> Your instructions
Would you repeat each line below exactly, without the pictures?

> Information supplied
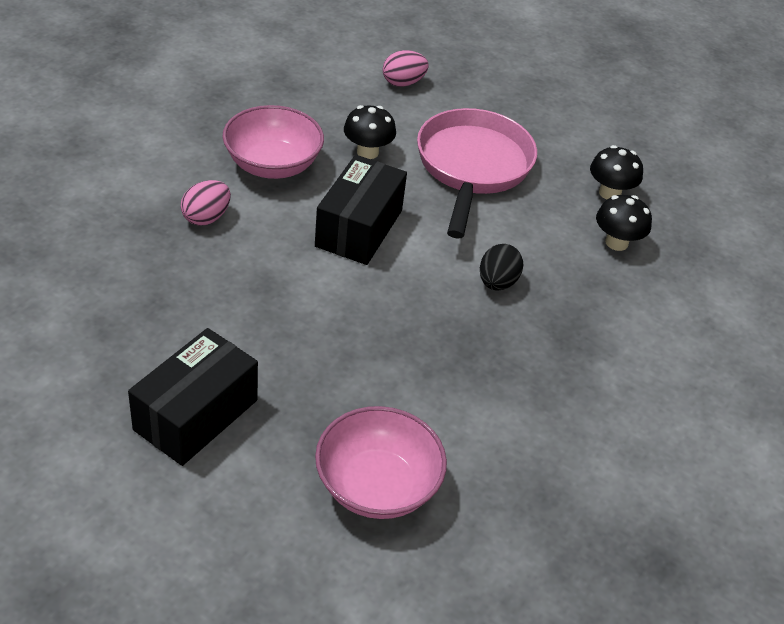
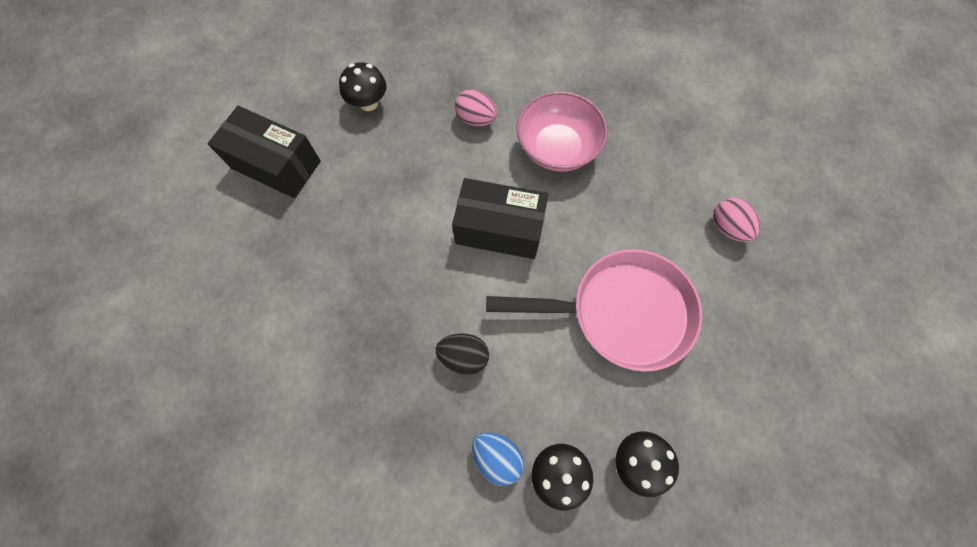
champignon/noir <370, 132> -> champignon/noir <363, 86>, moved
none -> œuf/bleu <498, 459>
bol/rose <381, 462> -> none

> Problem solution
champignon/noir <370, 132> -> champignon/noir <363, 86>, moved
none -> œuf/bleu <498, 459>
bol/rose <381, 462> -> none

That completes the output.